In the records below, find the line containing "BT: HC-06 -> HM-10" and the line containing "TOF3 pin GND: GND -> none"; please repeat exactly the lines from one to the other, both included, and nothing more.

RECORDS =
════════════════

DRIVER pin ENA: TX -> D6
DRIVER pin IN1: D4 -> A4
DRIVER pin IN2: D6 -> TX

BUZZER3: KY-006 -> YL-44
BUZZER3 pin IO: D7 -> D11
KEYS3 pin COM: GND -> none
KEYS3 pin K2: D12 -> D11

════════════════

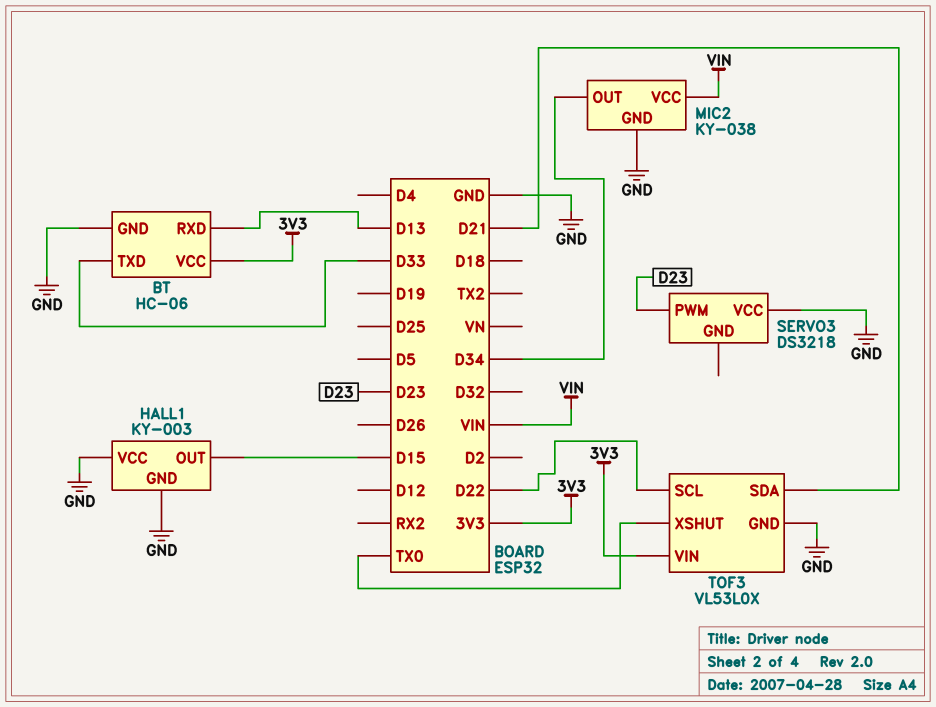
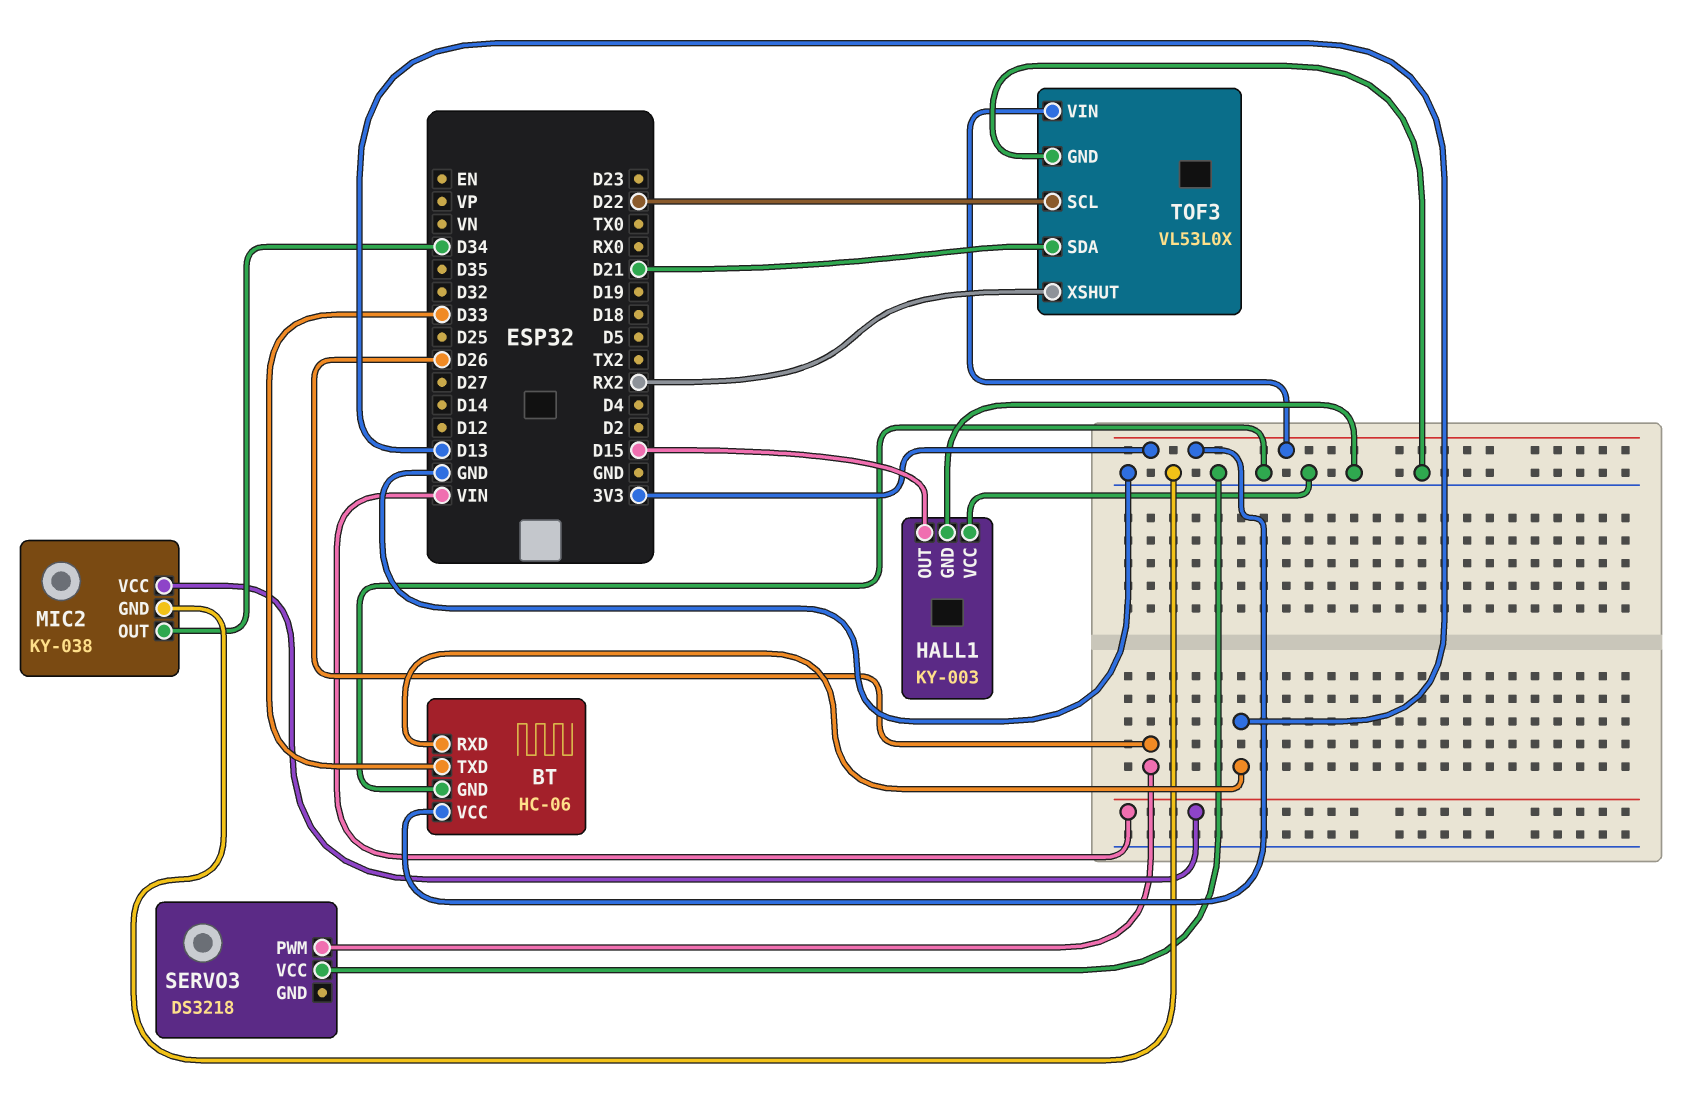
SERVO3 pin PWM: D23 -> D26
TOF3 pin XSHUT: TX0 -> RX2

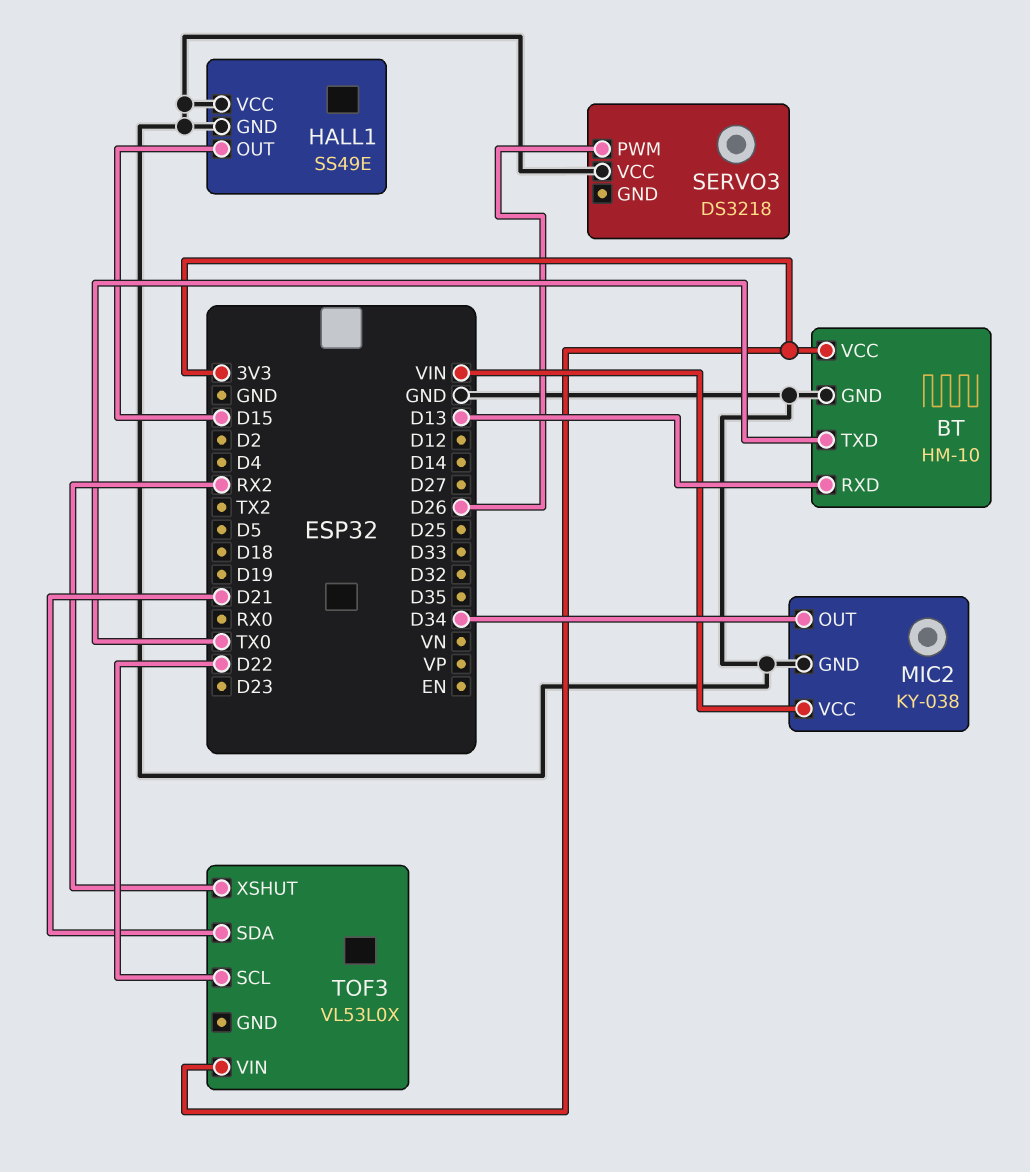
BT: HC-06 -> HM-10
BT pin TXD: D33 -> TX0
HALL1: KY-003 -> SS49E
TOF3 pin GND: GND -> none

════════════════

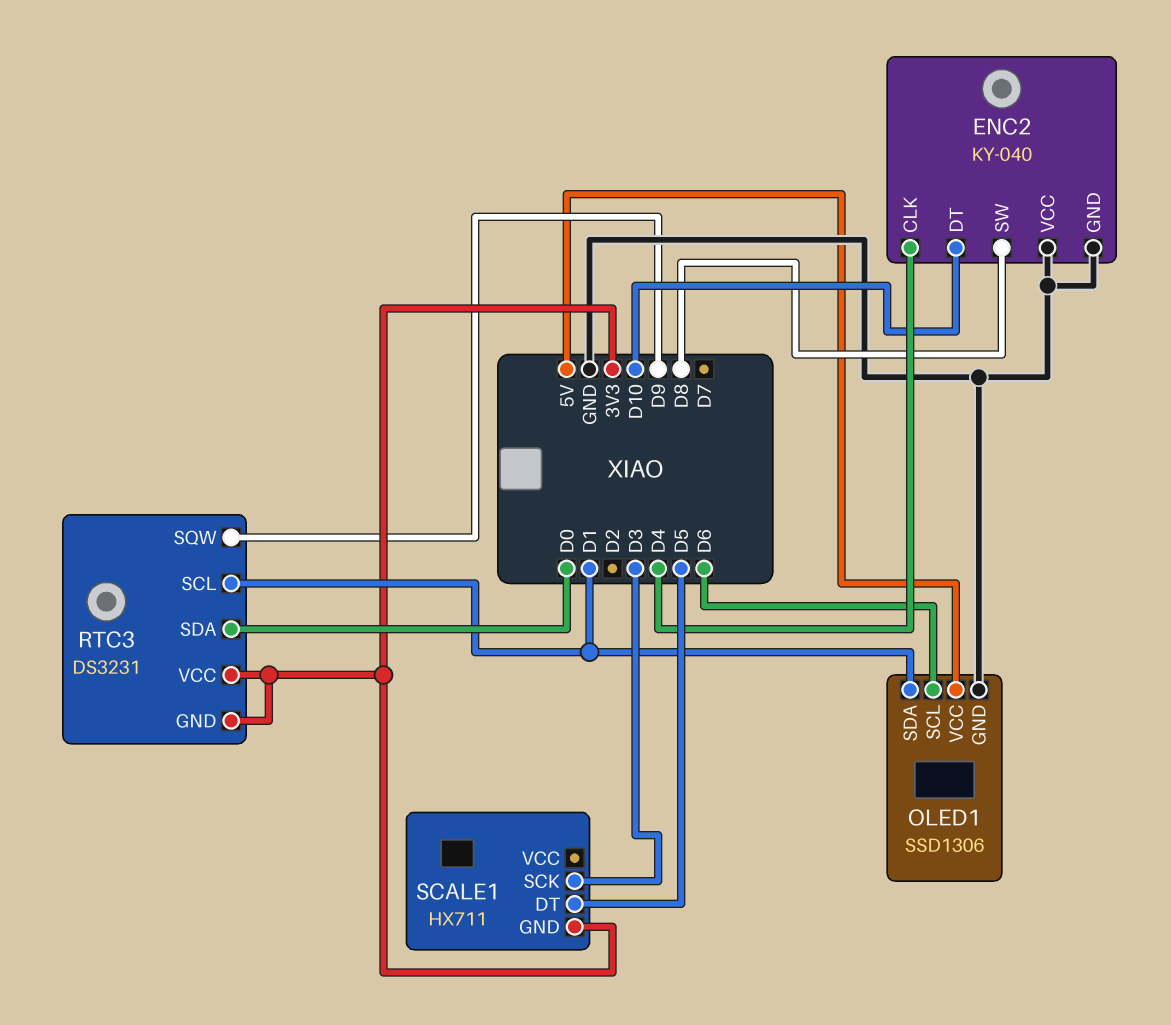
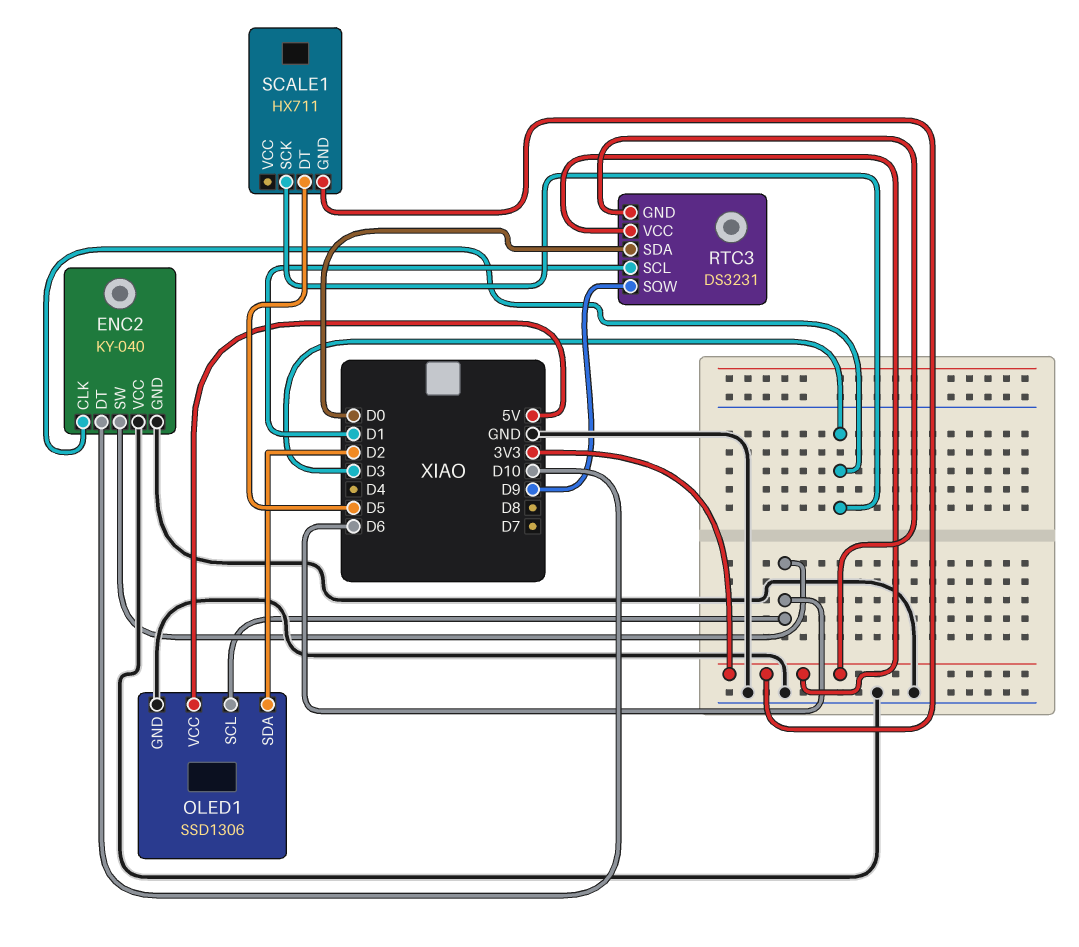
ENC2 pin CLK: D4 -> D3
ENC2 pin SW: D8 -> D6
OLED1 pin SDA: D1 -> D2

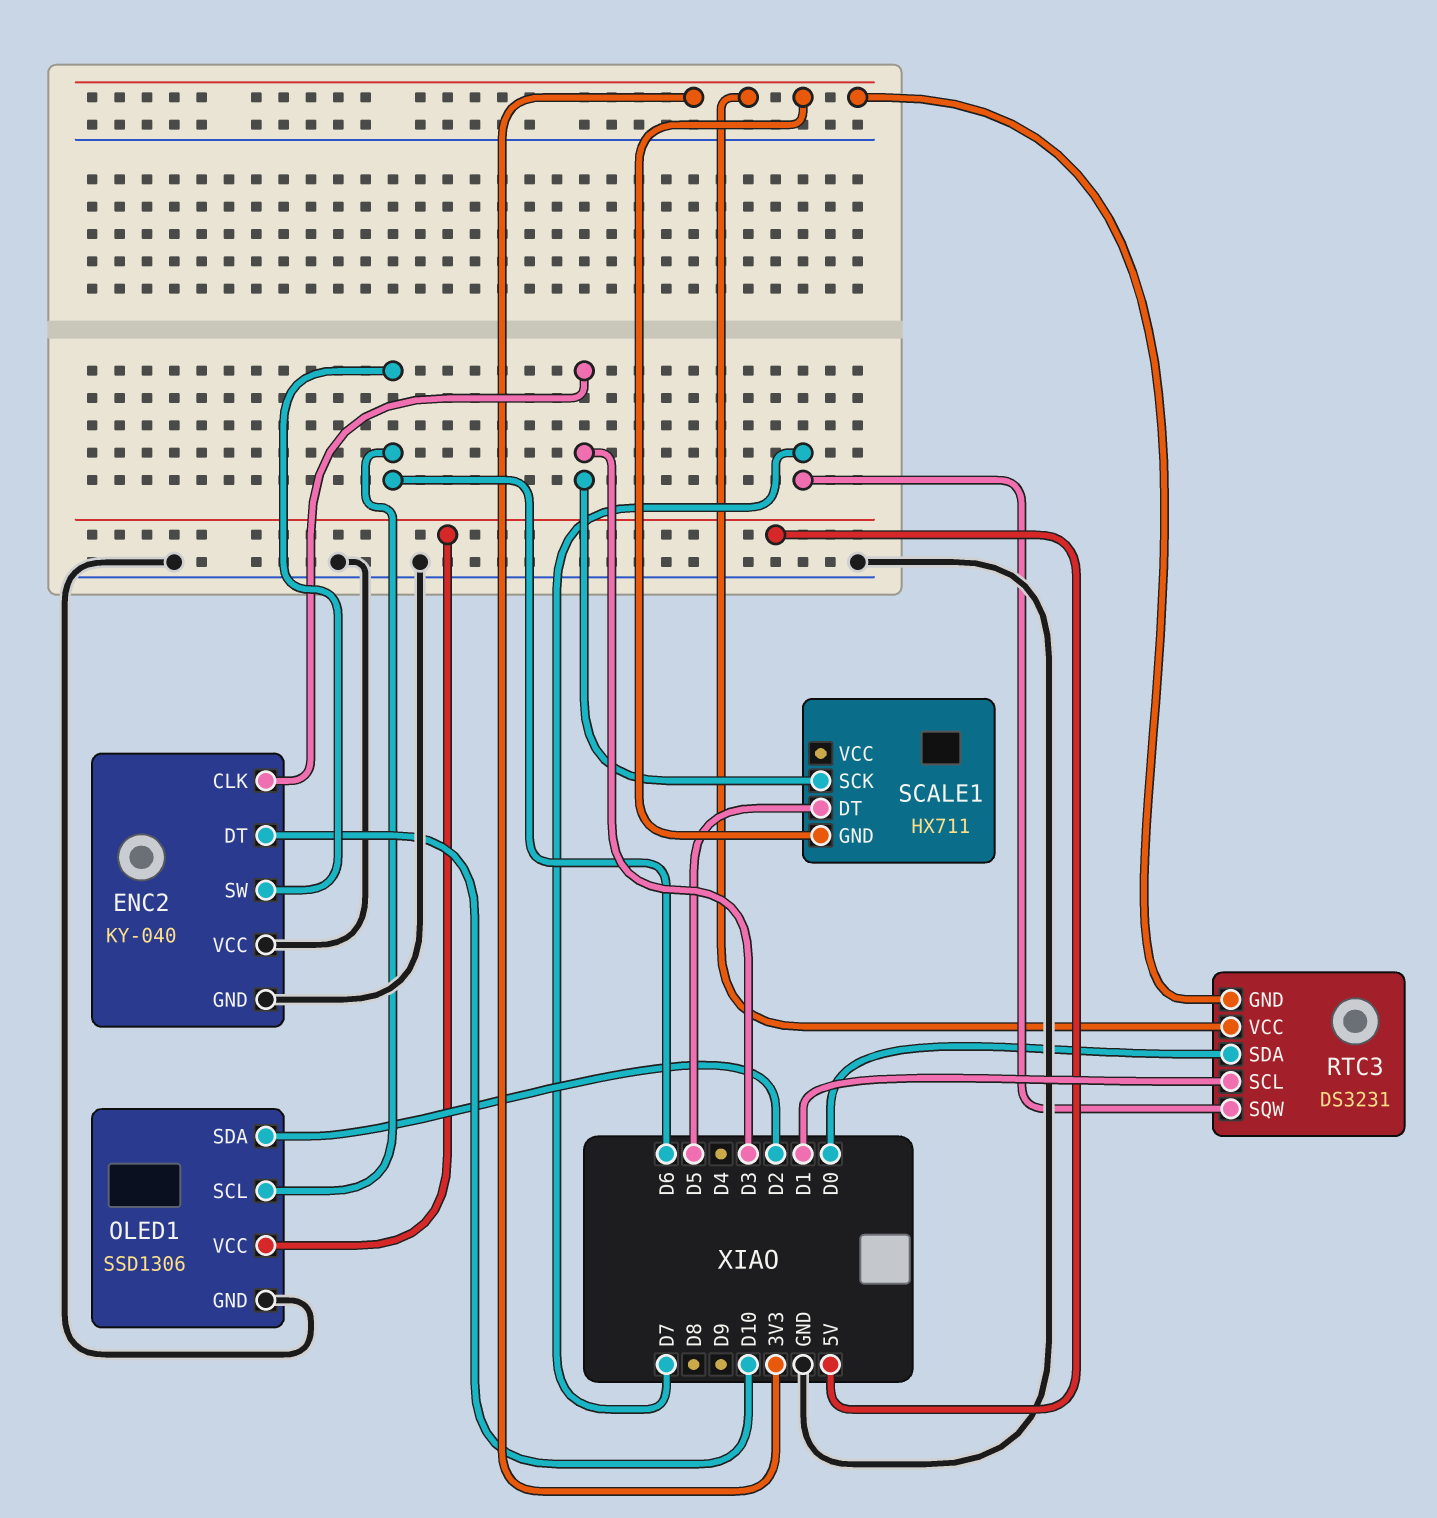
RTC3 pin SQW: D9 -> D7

════════════════

ANSWER TO THE EXERCISE =
BT: HC-06 -> HM-10
BT pin TXD: D33 -> TX0
HALL1: KY-003 -> SS49E
TOF3 pin GND: GND -> none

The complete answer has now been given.